→ **Problem**: Copy exactly the lines of the data below that run from the line holding "The kielich [czerwony]" through the line holding "The imbryk [czarny]", both ends included.

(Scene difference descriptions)
━━━━━━━━━━

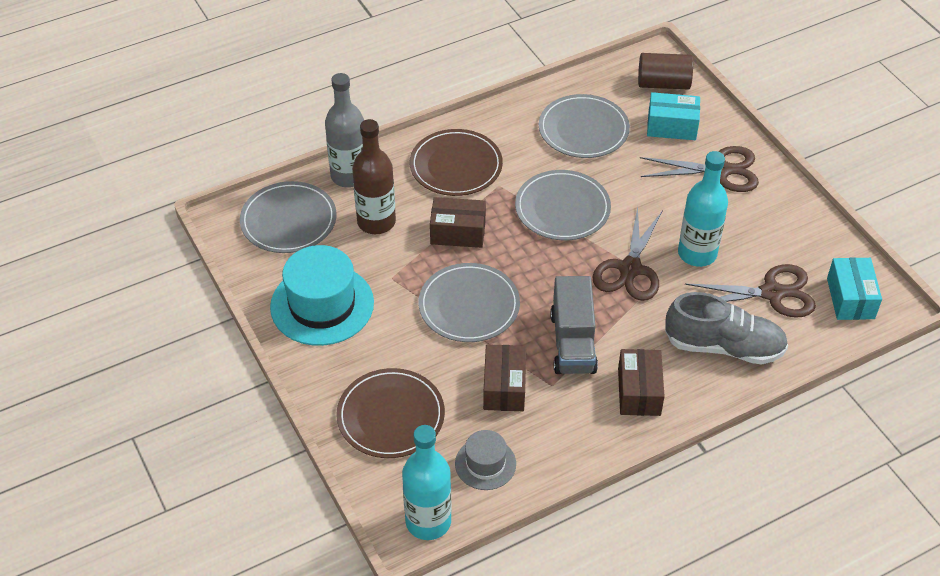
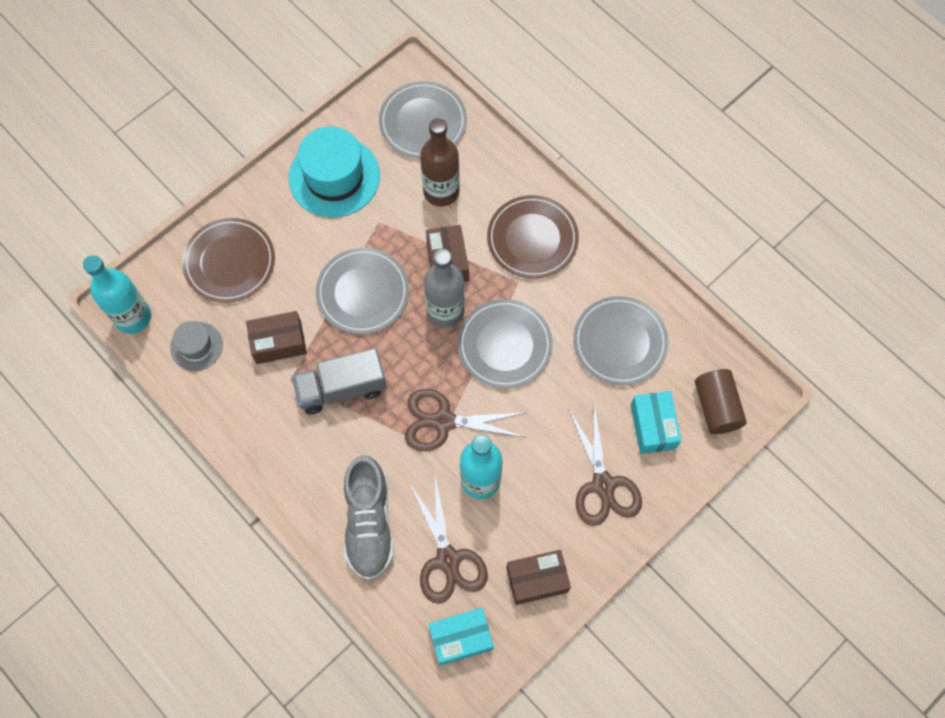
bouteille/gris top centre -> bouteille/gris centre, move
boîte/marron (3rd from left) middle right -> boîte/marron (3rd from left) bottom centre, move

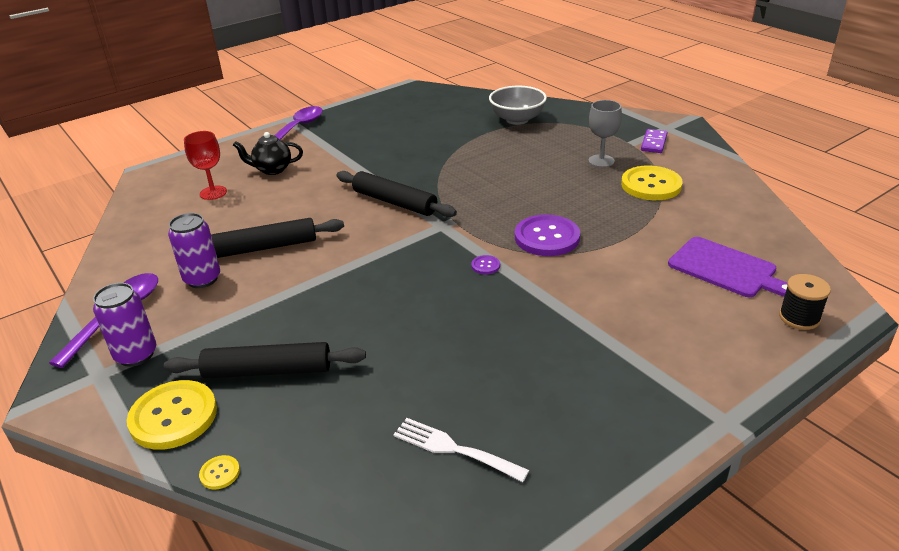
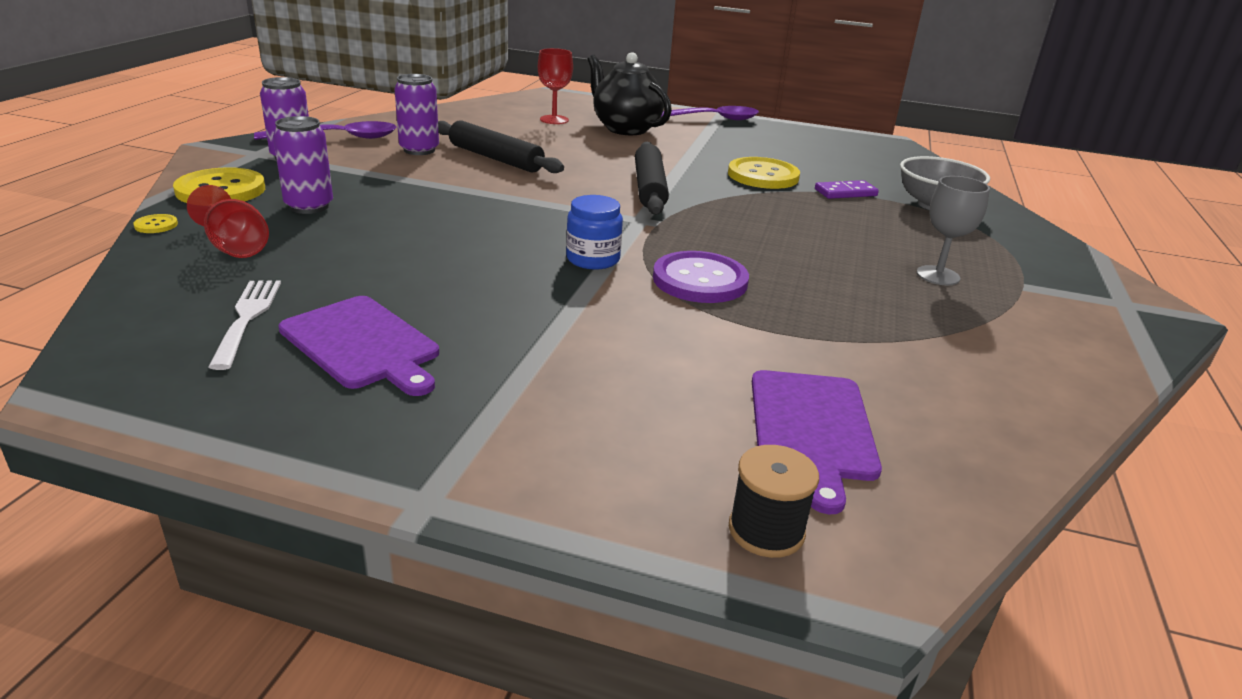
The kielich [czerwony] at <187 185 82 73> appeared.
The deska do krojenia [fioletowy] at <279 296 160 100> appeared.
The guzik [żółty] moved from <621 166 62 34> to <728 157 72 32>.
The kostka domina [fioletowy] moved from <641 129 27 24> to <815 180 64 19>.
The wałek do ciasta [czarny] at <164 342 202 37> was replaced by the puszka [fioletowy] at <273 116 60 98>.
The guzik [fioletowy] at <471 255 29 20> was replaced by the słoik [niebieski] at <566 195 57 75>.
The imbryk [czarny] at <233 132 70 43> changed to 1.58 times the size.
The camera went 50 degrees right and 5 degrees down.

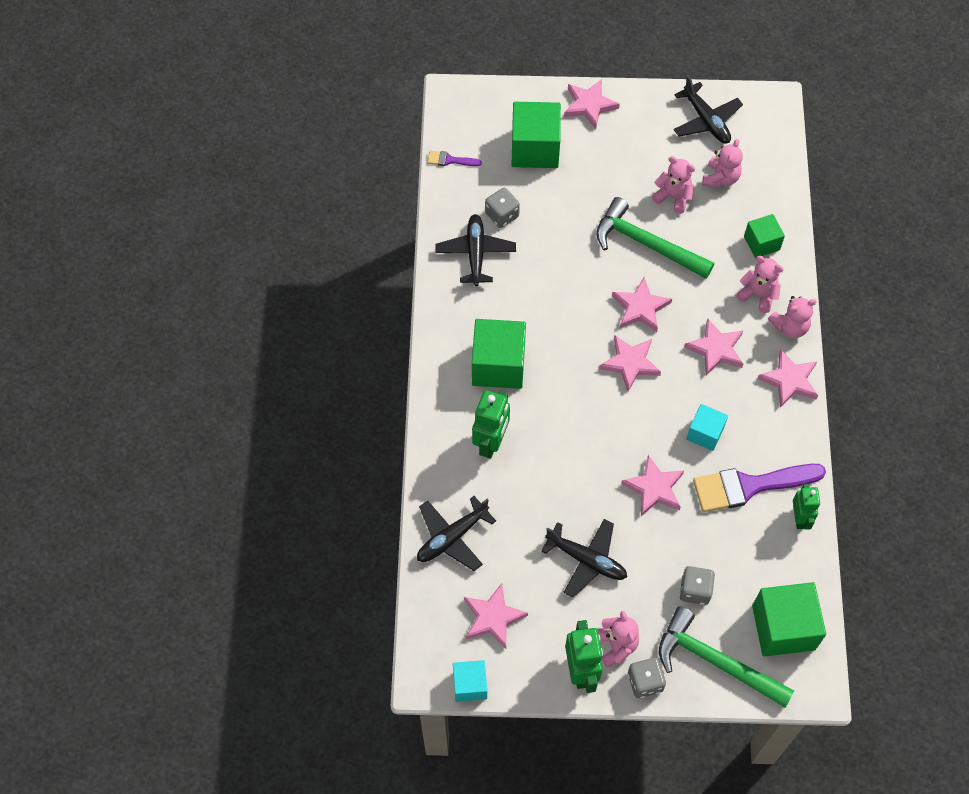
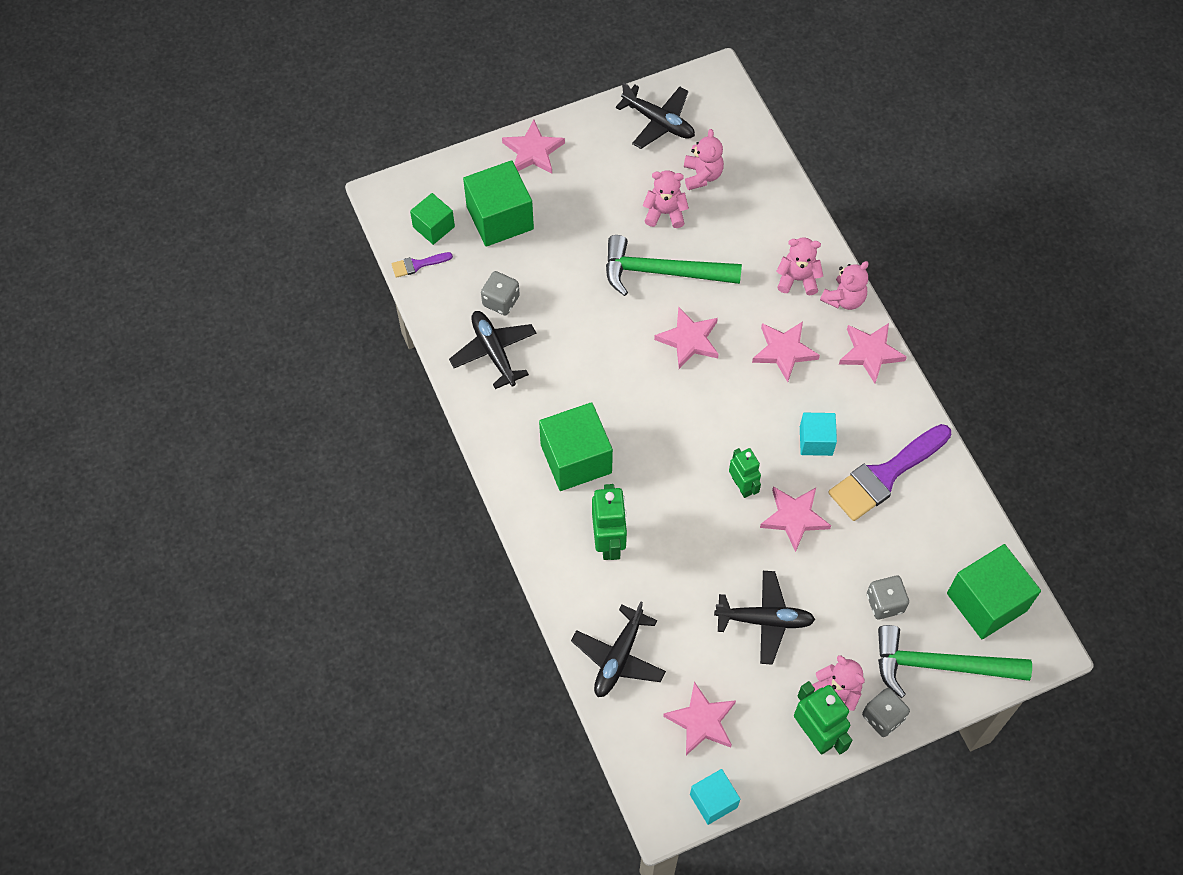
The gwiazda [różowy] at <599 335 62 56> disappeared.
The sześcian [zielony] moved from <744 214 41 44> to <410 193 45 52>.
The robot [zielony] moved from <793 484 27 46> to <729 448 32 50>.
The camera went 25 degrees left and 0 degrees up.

━━━━━━━━━━

→ **Reply**:
The kielich [czerwony] at <187 185 82 73> appeared.
The deska do krojenia [fioletowy] at <279 296 160 100> appeared.
The guzik [żółty] moved from <621 166 62 34> to <728 157 72 32>.
The kostka domina [fioletowy] moved from <641 129 27 24> to <815 180 64 19>.
The wałek do ciasta [czarny] at <164 342 202 37> was replaced by the puszka [fioletowy] at <273 116 60 98>.
The guzik [fioletowy] at <471 255 29 20> was replaced by the słoik [niebieski] at <566 195 57 75>.
The imbryk [czarny] at <233 132 70 43> changed to 1.58 times the size.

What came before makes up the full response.